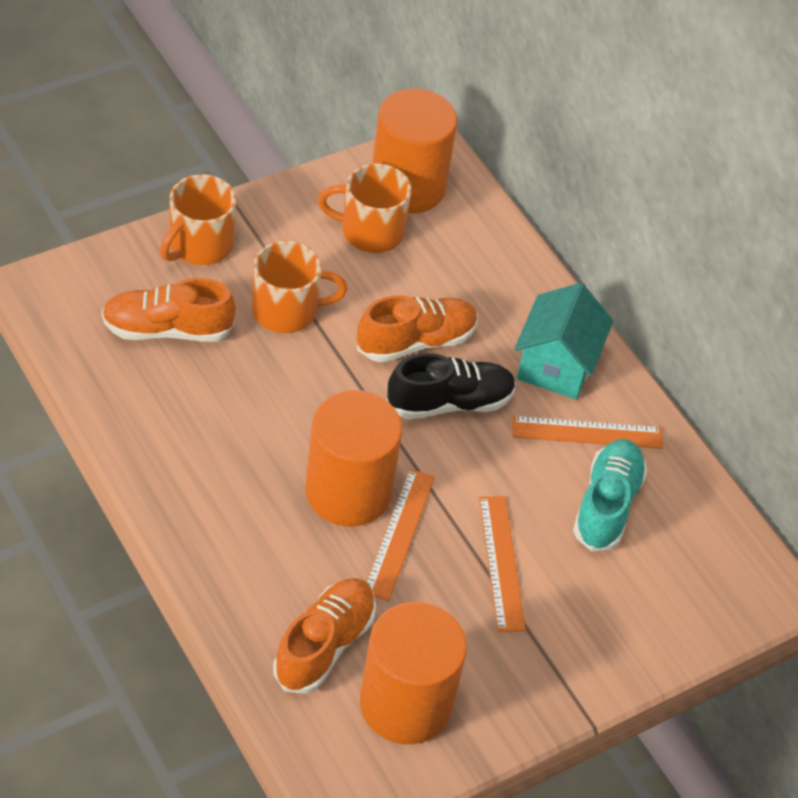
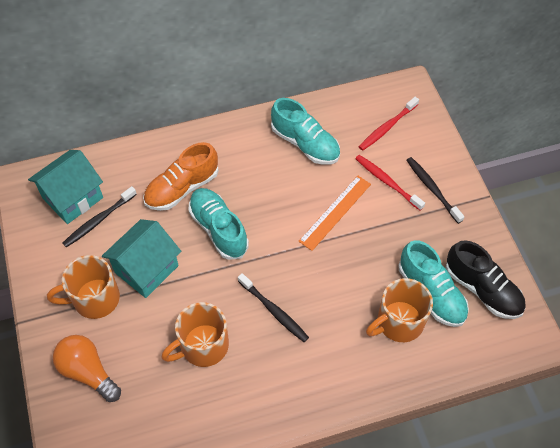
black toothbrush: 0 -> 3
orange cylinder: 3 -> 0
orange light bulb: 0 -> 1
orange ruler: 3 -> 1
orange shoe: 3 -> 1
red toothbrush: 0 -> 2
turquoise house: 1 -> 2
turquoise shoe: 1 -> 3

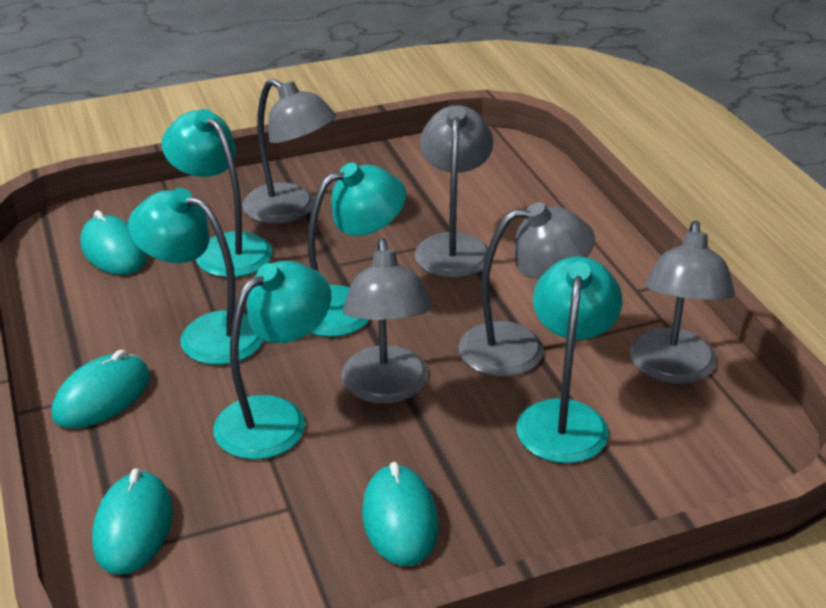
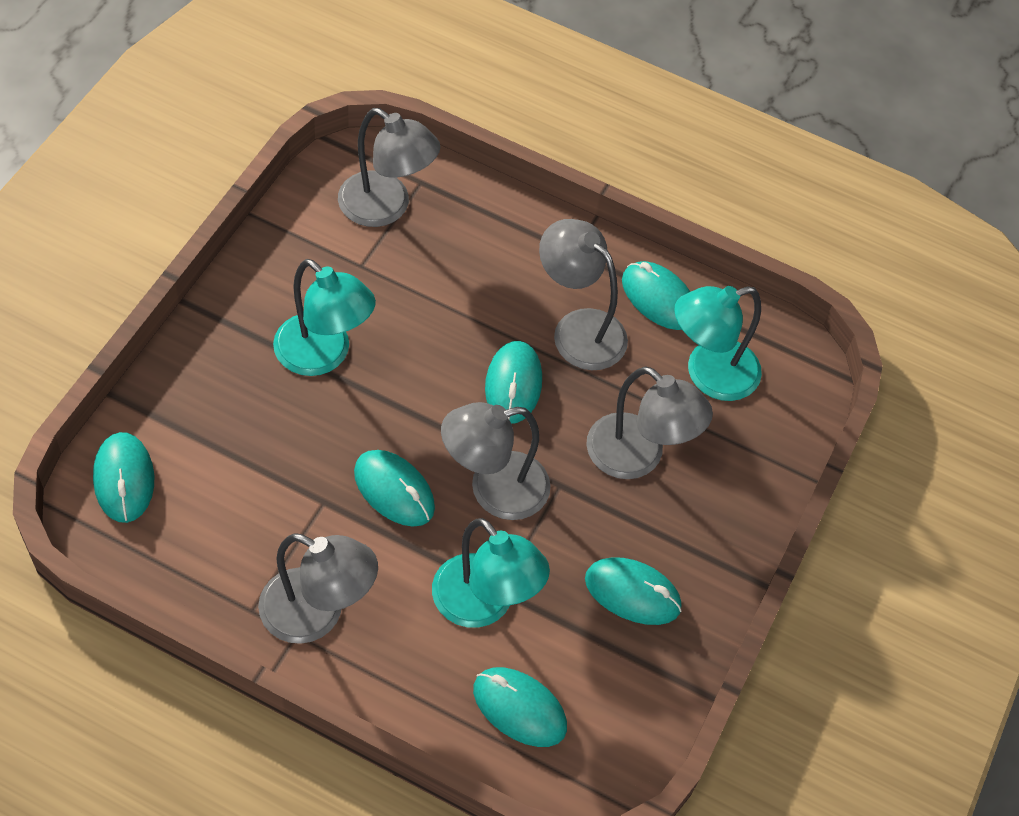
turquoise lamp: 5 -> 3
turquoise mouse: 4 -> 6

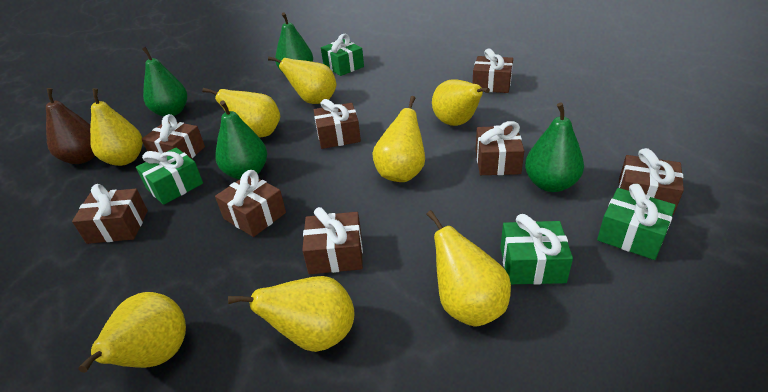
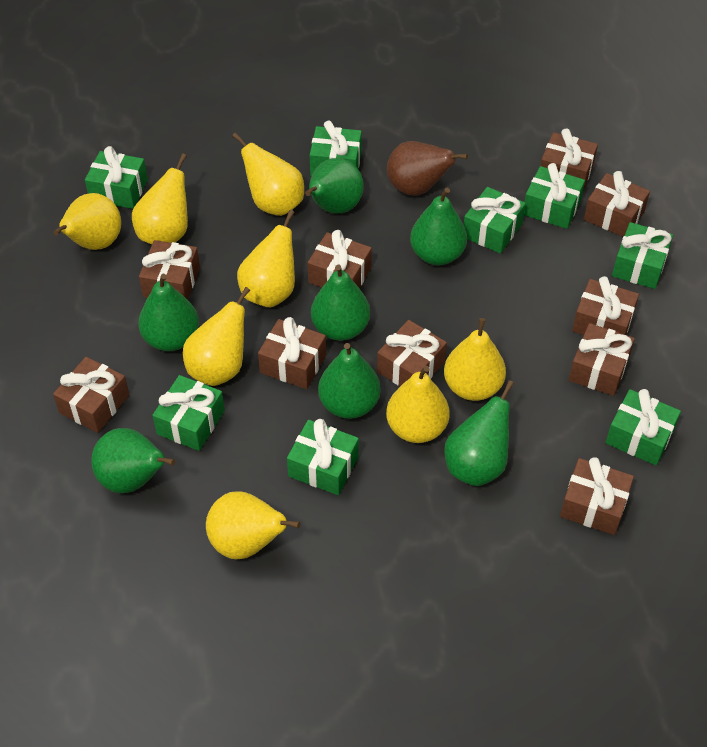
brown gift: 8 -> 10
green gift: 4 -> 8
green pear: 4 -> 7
+===+
About this task: Could you output the listing word for word, omitting every picture?

Expected output:
black toothbrush: 0 -> 3
orange cylinder: 3 -> 0
orange light bulb: 0 -> 1
orange ruler: 3 -> 1
orange shoe: 3 -> 1
red toothbrush: 0 -> 2
turquoise house: 1 -> 2
turquoise shoe: 1 -> 3

turquoise lamp: 5 -> 3
turquoise mouse: 4 -> 6

brown gift: 8 -> 10
green gift: 4 -> 8
green pear: 4 -> 7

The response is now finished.